>> Begin Record list

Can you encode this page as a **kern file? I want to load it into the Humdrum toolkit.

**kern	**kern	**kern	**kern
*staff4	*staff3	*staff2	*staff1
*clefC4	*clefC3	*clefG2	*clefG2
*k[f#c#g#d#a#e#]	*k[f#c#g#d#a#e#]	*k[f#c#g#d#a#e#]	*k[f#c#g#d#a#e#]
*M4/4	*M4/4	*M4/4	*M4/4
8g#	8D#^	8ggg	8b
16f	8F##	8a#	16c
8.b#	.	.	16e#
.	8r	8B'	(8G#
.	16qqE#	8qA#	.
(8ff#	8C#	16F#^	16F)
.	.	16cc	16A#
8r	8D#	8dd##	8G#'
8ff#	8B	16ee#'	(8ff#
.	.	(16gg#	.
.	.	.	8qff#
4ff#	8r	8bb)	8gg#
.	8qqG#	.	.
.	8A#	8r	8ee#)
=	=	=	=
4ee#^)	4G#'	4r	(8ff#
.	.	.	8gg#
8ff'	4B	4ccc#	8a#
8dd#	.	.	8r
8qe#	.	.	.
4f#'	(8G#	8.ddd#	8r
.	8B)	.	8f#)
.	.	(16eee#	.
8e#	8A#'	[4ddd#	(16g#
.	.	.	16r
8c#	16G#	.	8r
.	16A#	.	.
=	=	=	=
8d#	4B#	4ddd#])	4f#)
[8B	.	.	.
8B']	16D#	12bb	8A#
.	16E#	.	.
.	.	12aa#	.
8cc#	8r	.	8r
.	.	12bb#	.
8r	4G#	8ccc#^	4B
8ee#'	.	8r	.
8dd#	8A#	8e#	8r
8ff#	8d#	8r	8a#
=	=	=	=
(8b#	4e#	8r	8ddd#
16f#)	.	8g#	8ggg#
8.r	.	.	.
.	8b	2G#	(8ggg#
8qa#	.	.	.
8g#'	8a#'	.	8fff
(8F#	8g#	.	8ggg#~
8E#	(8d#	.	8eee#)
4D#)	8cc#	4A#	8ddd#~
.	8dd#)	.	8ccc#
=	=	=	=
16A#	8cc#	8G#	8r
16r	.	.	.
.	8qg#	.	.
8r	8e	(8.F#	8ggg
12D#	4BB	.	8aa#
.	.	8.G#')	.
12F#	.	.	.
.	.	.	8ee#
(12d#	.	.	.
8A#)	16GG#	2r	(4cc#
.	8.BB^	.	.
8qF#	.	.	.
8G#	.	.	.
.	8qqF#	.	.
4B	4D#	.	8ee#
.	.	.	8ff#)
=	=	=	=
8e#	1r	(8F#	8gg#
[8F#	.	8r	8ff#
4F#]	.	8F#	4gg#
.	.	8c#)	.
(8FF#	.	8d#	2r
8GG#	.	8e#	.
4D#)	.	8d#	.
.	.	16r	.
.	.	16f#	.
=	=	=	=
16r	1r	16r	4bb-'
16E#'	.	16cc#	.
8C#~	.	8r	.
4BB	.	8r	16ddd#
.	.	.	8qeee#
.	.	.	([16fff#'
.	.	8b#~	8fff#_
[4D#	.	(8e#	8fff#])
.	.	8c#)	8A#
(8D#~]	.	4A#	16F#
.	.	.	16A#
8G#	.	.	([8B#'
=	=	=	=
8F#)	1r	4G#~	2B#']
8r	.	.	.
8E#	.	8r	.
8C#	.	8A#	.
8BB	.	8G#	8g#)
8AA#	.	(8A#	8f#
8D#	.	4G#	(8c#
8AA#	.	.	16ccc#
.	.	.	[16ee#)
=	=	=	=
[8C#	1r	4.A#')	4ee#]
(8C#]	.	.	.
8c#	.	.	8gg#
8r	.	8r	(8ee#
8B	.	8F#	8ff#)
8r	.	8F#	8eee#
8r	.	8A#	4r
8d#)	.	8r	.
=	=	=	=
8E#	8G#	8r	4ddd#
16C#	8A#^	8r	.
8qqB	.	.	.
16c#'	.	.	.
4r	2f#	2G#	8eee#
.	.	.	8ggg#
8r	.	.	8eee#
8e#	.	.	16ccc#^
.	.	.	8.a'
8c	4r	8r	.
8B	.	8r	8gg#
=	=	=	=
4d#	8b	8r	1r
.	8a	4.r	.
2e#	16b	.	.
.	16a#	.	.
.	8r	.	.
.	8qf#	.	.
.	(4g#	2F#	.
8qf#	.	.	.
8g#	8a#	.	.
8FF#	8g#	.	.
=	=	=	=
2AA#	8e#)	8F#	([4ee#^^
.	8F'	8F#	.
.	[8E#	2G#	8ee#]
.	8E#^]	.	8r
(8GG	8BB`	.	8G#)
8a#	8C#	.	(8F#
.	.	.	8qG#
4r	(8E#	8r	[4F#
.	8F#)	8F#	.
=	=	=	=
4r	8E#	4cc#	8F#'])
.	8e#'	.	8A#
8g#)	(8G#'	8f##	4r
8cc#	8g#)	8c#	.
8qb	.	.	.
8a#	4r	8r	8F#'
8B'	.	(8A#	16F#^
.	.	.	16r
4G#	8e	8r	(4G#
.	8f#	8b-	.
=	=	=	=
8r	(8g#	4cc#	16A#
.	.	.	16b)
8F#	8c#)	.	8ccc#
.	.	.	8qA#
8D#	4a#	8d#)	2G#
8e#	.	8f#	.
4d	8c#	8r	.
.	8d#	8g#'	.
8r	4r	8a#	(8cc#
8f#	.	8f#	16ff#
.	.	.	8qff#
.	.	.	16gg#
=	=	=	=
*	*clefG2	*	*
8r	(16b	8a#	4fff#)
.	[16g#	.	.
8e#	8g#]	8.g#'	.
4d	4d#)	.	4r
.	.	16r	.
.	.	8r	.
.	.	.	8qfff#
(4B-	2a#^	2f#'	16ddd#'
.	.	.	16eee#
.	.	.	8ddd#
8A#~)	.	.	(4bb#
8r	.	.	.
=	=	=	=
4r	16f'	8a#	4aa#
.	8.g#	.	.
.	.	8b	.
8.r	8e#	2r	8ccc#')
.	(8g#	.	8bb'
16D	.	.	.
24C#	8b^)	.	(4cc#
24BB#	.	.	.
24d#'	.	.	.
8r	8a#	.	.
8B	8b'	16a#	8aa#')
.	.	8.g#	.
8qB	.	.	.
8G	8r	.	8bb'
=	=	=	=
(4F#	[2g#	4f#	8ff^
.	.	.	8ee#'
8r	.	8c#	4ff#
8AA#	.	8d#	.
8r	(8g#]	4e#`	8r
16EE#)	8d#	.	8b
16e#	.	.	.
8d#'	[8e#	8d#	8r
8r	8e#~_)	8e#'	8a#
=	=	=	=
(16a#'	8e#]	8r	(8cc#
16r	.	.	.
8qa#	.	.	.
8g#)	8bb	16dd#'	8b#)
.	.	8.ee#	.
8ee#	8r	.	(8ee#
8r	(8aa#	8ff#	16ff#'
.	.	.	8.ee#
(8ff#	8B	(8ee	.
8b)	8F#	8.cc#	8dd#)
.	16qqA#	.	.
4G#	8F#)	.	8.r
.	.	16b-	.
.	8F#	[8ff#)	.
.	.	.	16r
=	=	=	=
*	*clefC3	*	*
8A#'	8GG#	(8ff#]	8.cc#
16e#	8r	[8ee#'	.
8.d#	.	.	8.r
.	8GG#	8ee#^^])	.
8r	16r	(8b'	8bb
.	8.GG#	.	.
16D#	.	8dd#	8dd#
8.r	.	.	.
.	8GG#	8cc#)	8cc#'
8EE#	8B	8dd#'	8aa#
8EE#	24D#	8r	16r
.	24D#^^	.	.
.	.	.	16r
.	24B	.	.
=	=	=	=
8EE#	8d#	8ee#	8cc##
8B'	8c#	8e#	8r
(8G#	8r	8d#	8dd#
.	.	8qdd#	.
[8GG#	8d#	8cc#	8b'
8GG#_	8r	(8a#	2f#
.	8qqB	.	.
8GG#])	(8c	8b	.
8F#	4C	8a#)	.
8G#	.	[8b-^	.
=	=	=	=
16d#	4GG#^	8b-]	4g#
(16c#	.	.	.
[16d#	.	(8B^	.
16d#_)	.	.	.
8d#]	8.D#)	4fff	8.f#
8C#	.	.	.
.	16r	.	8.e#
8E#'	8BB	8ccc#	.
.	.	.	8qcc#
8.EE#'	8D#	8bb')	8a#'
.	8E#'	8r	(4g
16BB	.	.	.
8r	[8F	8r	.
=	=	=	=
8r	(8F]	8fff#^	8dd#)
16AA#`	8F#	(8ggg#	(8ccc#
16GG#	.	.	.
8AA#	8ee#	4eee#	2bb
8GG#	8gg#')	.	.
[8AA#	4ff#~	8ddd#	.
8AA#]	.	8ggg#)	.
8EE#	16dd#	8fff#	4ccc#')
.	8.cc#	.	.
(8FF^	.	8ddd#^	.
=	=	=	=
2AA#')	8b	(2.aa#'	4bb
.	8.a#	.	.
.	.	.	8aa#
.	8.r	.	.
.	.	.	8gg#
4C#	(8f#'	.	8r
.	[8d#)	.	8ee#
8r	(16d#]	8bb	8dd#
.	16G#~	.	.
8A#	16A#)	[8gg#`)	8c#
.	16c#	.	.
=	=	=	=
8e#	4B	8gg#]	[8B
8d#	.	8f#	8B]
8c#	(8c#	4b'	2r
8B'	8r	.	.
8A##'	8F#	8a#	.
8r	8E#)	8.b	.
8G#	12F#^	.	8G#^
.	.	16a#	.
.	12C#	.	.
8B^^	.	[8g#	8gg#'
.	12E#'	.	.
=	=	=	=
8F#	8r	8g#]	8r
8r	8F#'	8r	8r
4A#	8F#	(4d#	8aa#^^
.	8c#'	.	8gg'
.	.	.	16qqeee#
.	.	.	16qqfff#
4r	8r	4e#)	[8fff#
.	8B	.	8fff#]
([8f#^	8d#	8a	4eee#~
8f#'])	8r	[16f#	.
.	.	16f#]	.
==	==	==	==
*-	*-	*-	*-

>> End Record list

_What the exercise asks_.
Which lines in the entries above contain the string "kern"? Extract each of them, and treat uppercase and lowercase as different.

_Response to the exercise_.
Can you encode this page as a **kern file? I want to load it into the Humdrum toolkit.
**kern	**kern	**kern	**kern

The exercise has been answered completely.